Change listing data:
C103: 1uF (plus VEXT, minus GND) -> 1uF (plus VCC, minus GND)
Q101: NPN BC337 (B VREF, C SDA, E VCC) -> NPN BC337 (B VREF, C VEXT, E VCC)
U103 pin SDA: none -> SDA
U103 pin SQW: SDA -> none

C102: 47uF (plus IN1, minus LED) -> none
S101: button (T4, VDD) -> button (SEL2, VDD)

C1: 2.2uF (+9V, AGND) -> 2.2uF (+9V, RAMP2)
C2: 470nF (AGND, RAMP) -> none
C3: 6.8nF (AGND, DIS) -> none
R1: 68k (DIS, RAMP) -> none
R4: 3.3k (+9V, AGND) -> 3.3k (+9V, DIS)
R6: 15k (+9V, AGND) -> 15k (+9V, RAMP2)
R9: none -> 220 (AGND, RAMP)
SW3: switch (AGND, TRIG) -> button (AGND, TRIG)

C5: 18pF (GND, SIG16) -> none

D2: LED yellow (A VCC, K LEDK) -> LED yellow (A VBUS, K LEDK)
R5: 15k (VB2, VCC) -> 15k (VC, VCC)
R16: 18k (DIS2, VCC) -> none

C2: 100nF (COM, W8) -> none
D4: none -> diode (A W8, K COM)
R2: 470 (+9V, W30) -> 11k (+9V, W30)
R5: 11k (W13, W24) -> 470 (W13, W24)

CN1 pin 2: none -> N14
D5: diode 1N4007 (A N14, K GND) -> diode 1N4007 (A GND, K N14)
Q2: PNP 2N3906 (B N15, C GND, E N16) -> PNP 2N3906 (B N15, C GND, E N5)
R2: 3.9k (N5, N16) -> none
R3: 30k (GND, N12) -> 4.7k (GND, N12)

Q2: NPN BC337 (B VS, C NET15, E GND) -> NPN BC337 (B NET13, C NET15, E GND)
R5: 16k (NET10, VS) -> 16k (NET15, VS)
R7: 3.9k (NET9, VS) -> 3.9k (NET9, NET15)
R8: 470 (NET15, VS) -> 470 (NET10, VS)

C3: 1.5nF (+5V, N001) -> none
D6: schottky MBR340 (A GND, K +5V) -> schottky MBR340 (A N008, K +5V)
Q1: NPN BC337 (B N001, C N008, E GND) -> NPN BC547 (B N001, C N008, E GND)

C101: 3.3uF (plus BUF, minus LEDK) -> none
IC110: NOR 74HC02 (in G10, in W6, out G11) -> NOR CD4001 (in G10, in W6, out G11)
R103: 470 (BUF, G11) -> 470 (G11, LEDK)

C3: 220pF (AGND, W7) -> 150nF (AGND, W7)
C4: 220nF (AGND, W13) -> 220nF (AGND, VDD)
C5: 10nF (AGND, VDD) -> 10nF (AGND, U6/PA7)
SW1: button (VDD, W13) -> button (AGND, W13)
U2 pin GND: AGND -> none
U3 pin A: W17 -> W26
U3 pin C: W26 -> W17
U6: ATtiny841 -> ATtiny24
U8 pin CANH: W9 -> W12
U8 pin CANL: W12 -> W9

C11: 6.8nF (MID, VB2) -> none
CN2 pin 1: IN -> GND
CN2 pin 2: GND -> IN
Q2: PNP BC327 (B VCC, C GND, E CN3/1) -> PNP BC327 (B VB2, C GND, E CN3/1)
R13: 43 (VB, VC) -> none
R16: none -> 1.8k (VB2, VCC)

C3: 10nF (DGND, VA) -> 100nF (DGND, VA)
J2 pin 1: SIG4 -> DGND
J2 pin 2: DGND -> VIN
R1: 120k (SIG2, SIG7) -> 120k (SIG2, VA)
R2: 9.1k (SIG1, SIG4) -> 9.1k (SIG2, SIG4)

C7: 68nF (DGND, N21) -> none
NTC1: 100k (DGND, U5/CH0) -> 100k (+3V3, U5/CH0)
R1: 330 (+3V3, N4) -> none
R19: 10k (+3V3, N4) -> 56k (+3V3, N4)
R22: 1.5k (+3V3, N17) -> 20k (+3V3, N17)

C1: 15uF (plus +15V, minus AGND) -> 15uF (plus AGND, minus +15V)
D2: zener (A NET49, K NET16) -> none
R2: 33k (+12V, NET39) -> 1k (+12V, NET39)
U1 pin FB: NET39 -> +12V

» What you will do
If a line in the entries includes the word "minus", copy that line out.

» Exercise answer
C103: 1uF (plus VEXT, minus GND) -> 1uF (plus VCC, minus GND)
C102: 47uF (plus IN1, minus LED) -> none
C101: 3.3uF (plus BUF, minus LEDK) -> none
C1: 15uF (plus +15V, minus AGND) -> 15uF (plus AGND, minus +15V)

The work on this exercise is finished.